Start of Provided records
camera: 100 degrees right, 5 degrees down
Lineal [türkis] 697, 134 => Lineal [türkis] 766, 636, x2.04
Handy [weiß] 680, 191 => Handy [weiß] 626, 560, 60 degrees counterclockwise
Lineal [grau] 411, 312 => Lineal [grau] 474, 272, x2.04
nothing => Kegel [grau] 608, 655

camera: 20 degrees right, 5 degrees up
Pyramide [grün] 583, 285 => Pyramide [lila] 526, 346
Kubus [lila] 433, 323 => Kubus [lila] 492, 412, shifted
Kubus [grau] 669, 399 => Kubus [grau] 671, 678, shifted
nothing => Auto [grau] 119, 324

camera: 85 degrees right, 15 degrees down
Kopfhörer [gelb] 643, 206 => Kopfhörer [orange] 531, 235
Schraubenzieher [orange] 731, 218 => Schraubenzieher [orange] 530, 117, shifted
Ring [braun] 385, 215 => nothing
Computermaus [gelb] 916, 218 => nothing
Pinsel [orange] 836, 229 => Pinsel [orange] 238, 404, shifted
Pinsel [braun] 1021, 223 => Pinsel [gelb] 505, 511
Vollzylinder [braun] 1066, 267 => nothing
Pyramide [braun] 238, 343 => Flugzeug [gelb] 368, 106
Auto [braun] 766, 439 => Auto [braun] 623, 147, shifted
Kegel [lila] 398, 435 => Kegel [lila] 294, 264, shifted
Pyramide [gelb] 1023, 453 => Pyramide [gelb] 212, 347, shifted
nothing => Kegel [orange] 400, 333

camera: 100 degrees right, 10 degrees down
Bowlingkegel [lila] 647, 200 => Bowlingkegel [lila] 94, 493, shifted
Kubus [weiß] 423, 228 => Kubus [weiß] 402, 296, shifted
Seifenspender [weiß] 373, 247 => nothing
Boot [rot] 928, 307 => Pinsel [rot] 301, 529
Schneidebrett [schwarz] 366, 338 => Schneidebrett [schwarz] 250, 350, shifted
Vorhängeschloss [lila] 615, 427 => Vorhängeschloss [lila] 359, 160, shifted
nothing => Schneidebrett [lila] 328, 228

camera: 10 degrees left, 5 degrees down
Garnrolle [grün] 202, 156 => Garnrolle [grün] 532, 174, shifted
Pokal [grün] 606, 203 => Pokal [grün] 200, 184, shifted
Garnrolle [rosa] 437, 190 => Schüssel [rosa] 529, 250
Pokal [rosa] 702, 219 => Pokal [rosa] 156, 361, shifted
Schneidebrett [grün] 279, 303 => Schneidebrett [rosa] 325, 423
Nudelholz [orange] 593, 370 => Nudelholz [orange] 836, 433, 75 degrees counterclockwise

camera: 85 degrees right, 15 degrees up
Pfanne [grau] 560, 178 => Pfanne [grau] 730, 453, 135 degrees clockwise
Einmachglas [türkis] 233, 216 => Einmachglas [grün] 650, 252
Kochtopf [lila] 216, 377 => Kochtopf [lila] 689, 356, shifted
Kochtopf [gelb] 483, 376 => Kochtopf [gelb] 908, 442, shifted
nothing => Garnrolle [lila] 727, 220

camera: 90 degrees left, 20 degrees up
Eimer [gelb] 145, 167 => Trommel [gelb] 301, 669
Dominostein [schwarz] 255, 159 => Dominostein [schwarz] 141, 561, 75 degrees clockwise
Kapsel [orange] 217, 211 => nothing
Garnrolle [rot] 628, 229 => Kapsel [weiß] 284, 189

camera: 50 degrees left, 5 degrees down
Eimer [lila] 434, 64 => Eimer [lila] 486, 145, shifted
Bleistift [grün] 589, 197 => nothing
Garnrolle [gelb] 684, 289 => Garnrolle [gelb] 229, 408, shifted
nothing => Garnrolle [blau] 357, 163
End of Provided records
▶ _Instructions for the task_:
Retype every line of the listing above exactly as given.

▶ _Answer section_:
camera: 100 degrees right, 5 degrees down
Lineal [türkis] 697, 134 => Lineal [türkis] 766, 636, x2.04
Handy [weiß] 680, 191 => Handy [weiß] 626, 560, 60 degrees counterclockwise
Lineal [grau] 411, 312 => Lineal [grau] 474, 272, x2.04
nothing => Kegel [grau] 608, 655

camera: 20 degrees right, 5 degrees up
Pyramide [grün] 583, 285 => Pyramide [lila] 526, 346
Kubus [lila] 433, 323 => Kubus [lila] 492, 412, shifted
Kubus [grau] 669, 399 => Kubus [grau] 671, 678, shifted
nothing => Auto [grau] 119, 324

camera: 85 degrees right, 15 degrees down
Kopfhörer [gelb] 643, 206 => Kopfhörer [orange] 531, 235
Schraubenzieher [orange] 731, 218 => Schraubenzieher [orange] 530, 117, shifted
Ring [braun] 385, 215 => nothing
Computermaus [gelb] 916, 218 => nothing
Pinsel [orange] 836, 229 => Pinsel [orange] 238, 404, shifted
Pinsel [braun] 1021, 223 => Pinsel [gelb] 505, 511
Vollzylinder [braun] 1066, 267 => nothing
Pyramide [braun] 238, 343 => Flugzeug [gelb] 368, 106
Auto [braun] 766, 439 => Auto [braun] 623, 147, shifted
Kegel [lila] 398, 435 => Kegel [lila] 294, 264, shifted
Pyramide [gelb] 1023, 453 => Pyramide [gelb] 212, 347, shifted
nothing => Kegel [orange] 400, 333

camera: 100 degrees right, 10 degrees down
Bowlingkegel [lila] 647, 200 => Bowlingkegel [lila] 94, 493, shifted
Kubus [weiß] 423, 228 => Kubus [weiß] 402, 296, shifted
Seifenspender [weiß] 373, 247 => nothing
Boot [rot] 928, 307 => Pinsel [rot] 301, 529
Schneidebrett [schwarz] 366, 338 => Schneidebrett [schwarz] 250, 350, shifted
Vorhängeschloss [lila] 615, 427 => Vorhängeschloss [lila] 359, 160, shifted
nothing => Schneidebrett [lila] 328, 228

camera: 10 degrees left, 5 degrees down
Garnrolle [grün] 202, 156 => Garnrolle [grün] 532, 174, shifted
Pokal [grün] 606, 203 => Pokal [grün] 200, 184, shifted
Garnrolle [rosa] 437, 190 => Schüssel [rosa] 529, 250
Pokal [rosa] 702, 219 => Pokal [rosa] 156, 361, shifted
Schneidebrett [grün] 279, 303 => Schneidebrett [rosa] 325, 423
Nudelholz [orange] 593, 370 => Nudelholz [orange] 836, 433, 75 degrees counterclockwise

camera: 85 degrees right, 15 degrees up
Pfanne [grau] 560, 178 => Pfanne [grau] 730, 453, 135 degrees clockwise
Einmachglas [türkis] 233, 216 => Einmachglas [grün] 650, 252
Kochtopf [lila] 216, 377 => Kochtopf [lila] 689, 356, shifted
Kochtopf [gelb] 483, 376 => Kochtopf [gelb] 908, 442, shifted
nothing => Garnrolle [lila] 727, 220

camera: 90 degrees left, 20 degrees up
Eimer [gelb] 145, 167 => Trommel [gelb] 301, 669
Dominostein [schwarz] 255, 159 => Dominostein [schwarz] 141, 561, 75 degrees clockwise
Kapsel [orange] 217, 211 => nothing
Garnrolle [rot] 628, 229 => Kapsel [weiß] 284, 189

camera: 50 degrees left, 5 degrees down
Eimer [lila] 434, 64 => Eimer [lila] 486, 145, shifted
Bleistift [grün] 589, 197 => nothing
Garnrolle [gelb] 684, 289 => Garnrolle [gelb] 229, 408, shifted
nothing => Garnrolle [blau] 357, 163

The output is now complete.